═════ DATA

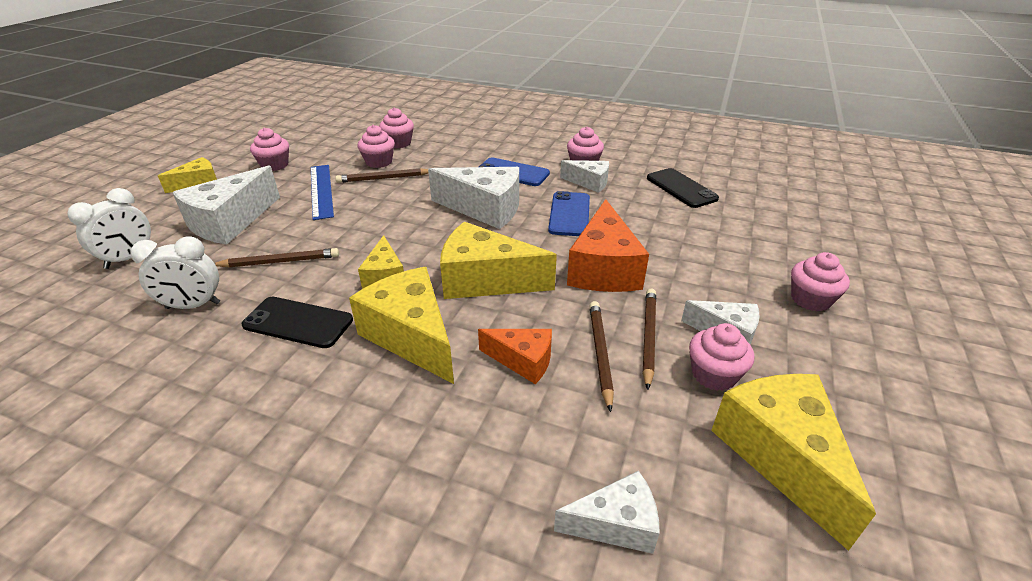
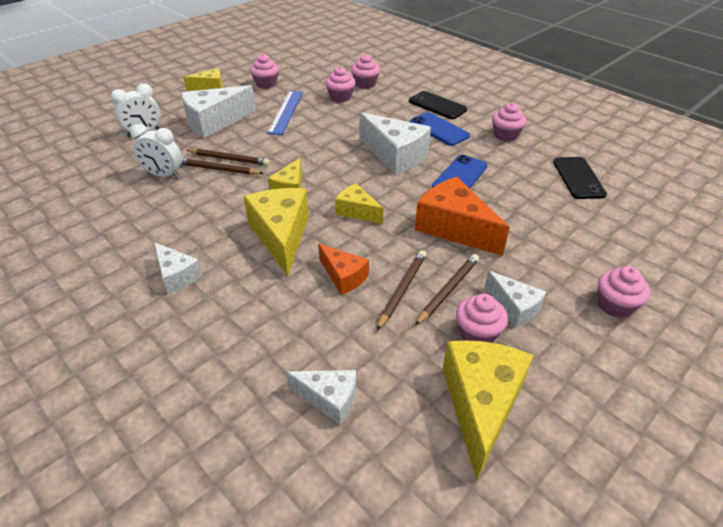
camera: 25 degrees right, 5 degrees up
(298, 322) = (217, 205): black phone -> black phone (437, 105)
(383, 178) = (335, 112): brown pencil -> brown pencil (218, 169)
(485, 280) = (357, 211): yellow cheese -> yellow cheese, size x0.57
(589, 182) = (498, 153): white cheese -> white cheese (177, 276)
(603, 268) = (454, 228): orange cheese -> orange cheese turned 105 degrees clockwise

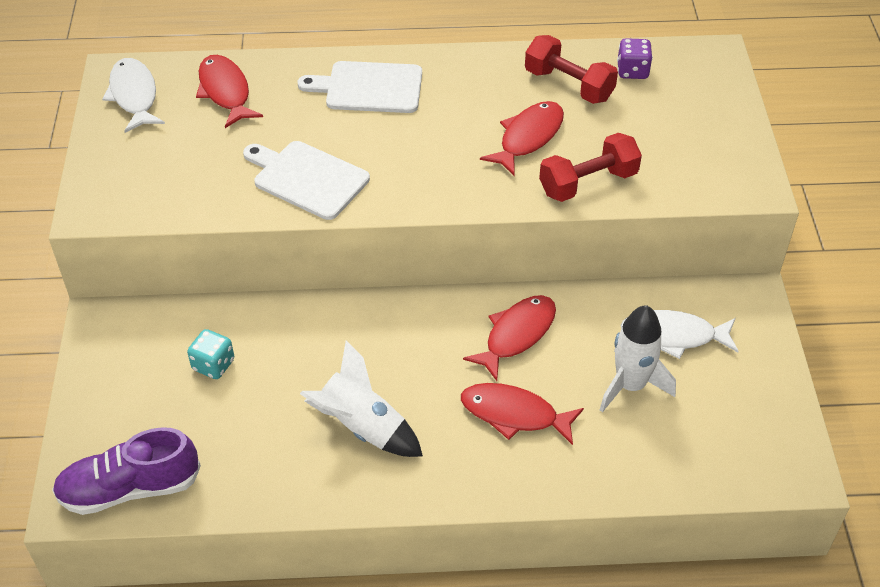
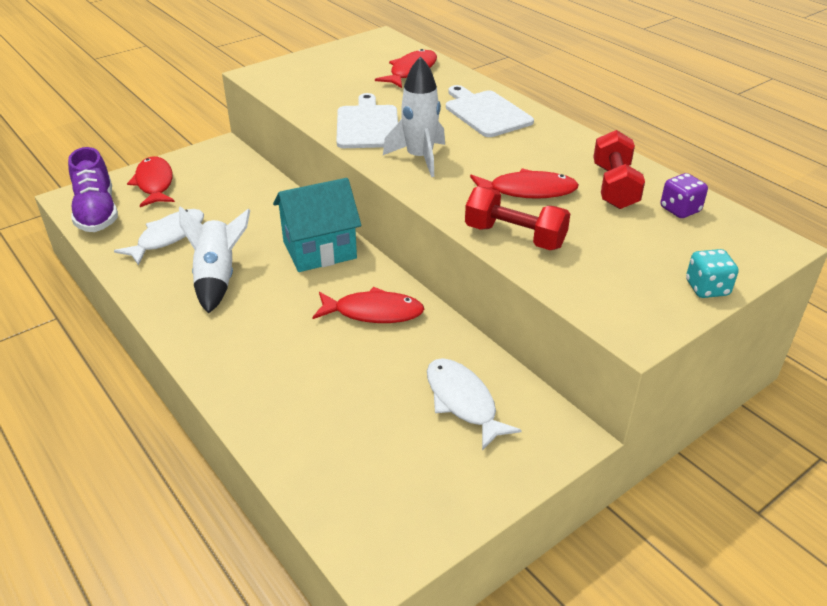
camera: 55 degrees right, 10 degrees down
(130, 488) = (97, 212): purple shoe -> purple shoe turned 150 degrees counterclockwise
(134, 96) = (368, 49): white fish -> white fish (168, 237)
(213, 365) = (221, 198): turquoise dice -> turquoise dice (707, 288)
(387, 328) = (319, 250): none -> turquoise house
(514, 414) = (290, 344): red fish -> red fish (154, 183)
(630, 385) = (380, 397): white rocket -> white rocket (419, 158)

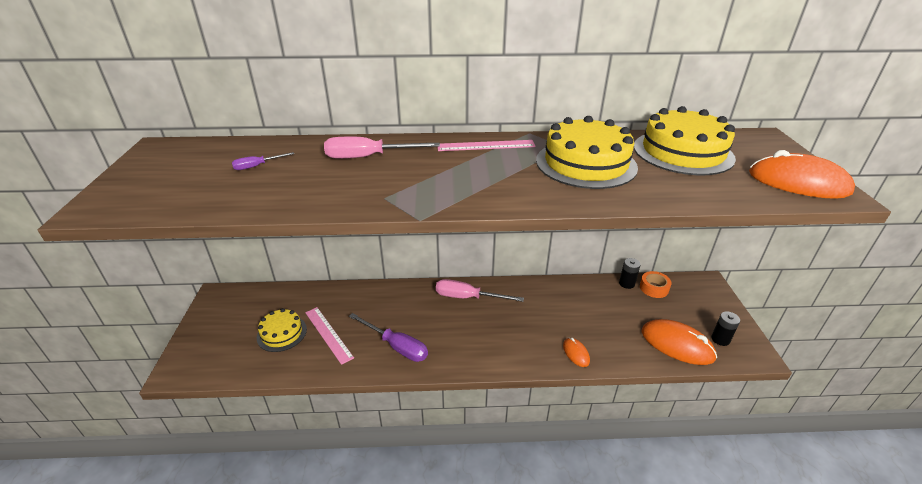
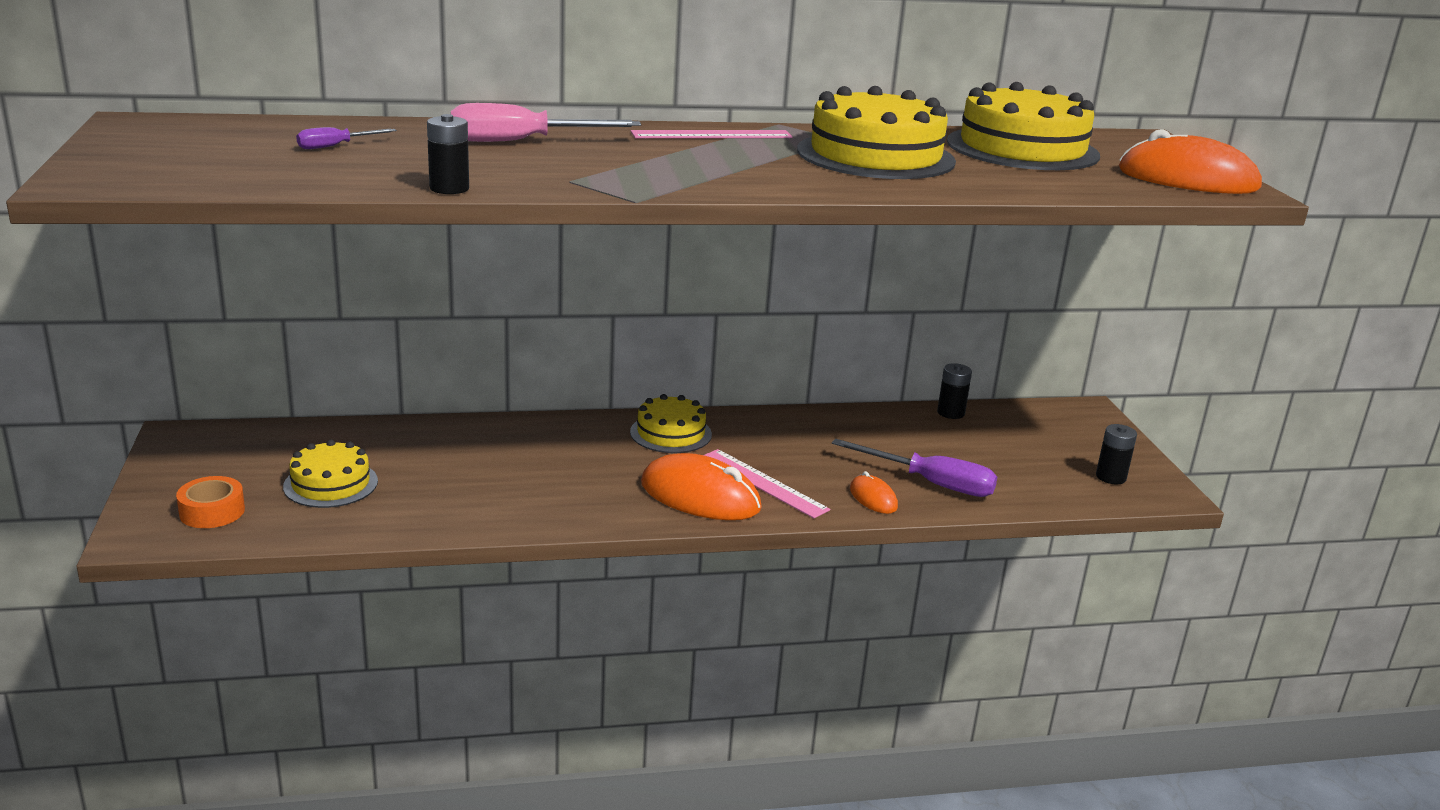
camera: 10 degrees left, 10 degrees down
(306, 209) = (449, 188): none -> black battery
(328, 334) = (421, 483): pink ruler -> pink ruler (763, 483)
(396, 346) = (553, 496): purple screwdriver -> purple screwdriver (930, 483)
(468, 297) = (671, 433): pink screwdriver -> yellow cake
(654, 288) = (998, 418): orange tape -> orange tape (212, 511)
(677, 344) = (1040, 484): orange mouse -> orange mouse (700, 496)

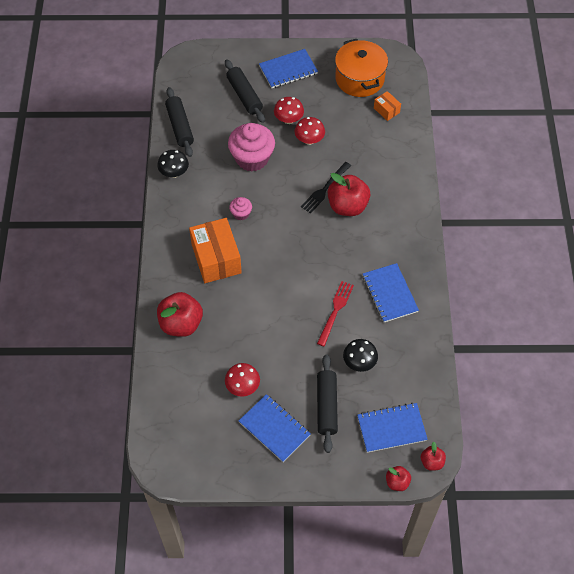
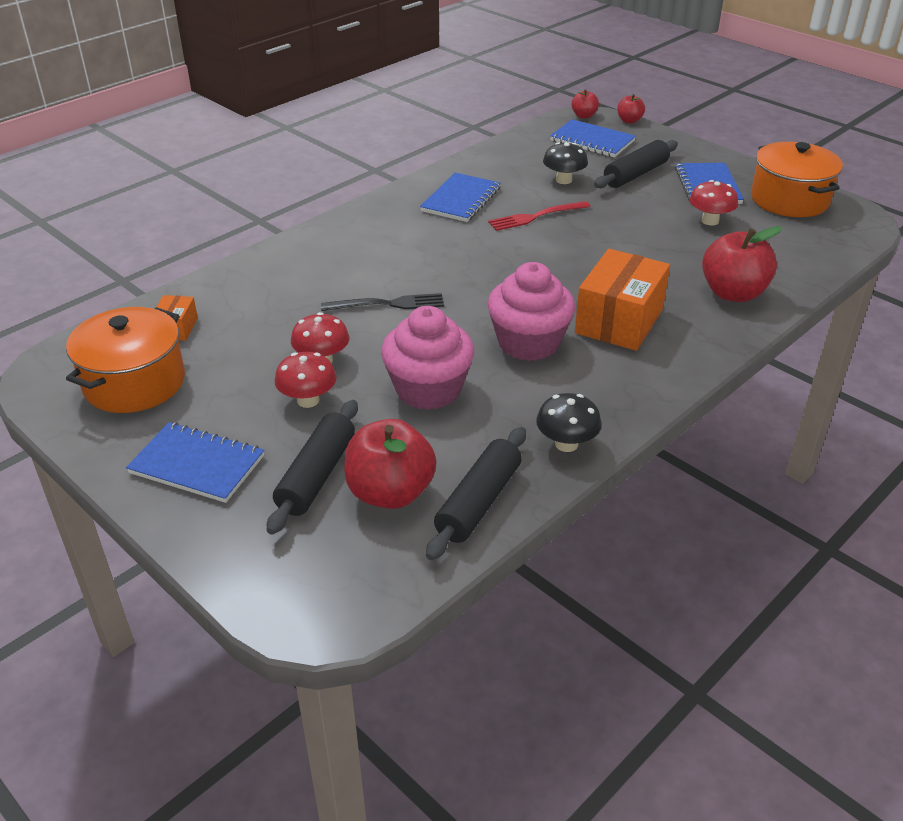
camera: 135 degrees left, 20 degrees down
(216, 453) = (789, 199): none -> orange pot
(241, 213) = (528, 343): pink cupcake -> pink cupcake, size x2.11
(347, 206) = (389, 276): red apple -> red apple (390, 492)

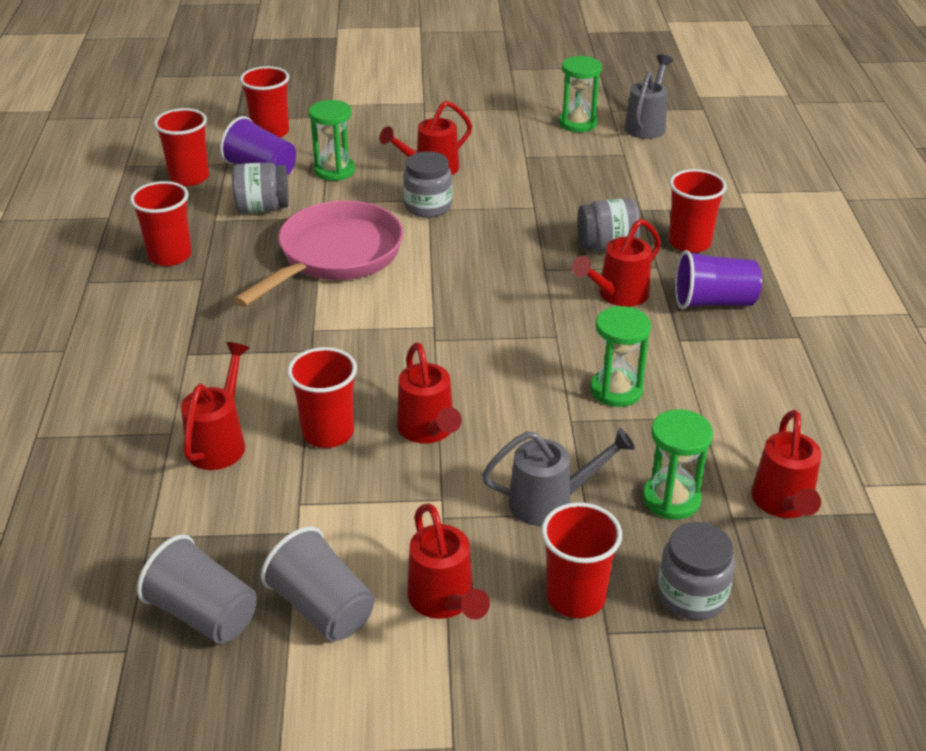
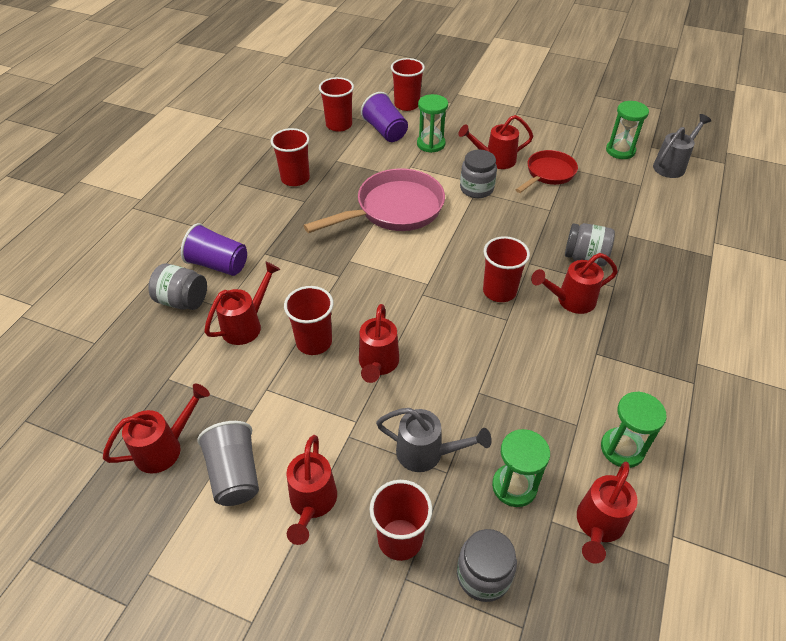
camera: 25 degrees right, 10 degrees up
(203, 614) = (165, 448): grey cup -> red watering can
(262, 208) = (370, 160): grey jar -> grey jar (183, 301)
(507, 168) = (548, 174): none -> red pan
(616, 390) = (525, 379): green hourglass -> green hourglass (622, 449)
(689, 243) = (650, 273): red cup -> red cup (499, 291)
(713, 302) = (640, 330): purple cup -> purple cup (218, 264)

══════════

WHAT THE TASK ASKS | Among the lines above, find the one with "(203, 614) = (165, 448): grey" and the one with "(689, 243) = (650, 273): red". Quote both and everything between them, exactly.

WRITTEN SOLUTION |
(203, 614) = (165, 448): grey cup -> red watering can
(262, 208) = (370, 160): grey jar -> grey jar (183, 301)
(507, 168) = (548, 174): none -> red pan
(616, 390) = (525, 379): green hourglass -> green hourglass (622, 449)
(689, 243) = (650, 273): red cup -> red cup (499, 291)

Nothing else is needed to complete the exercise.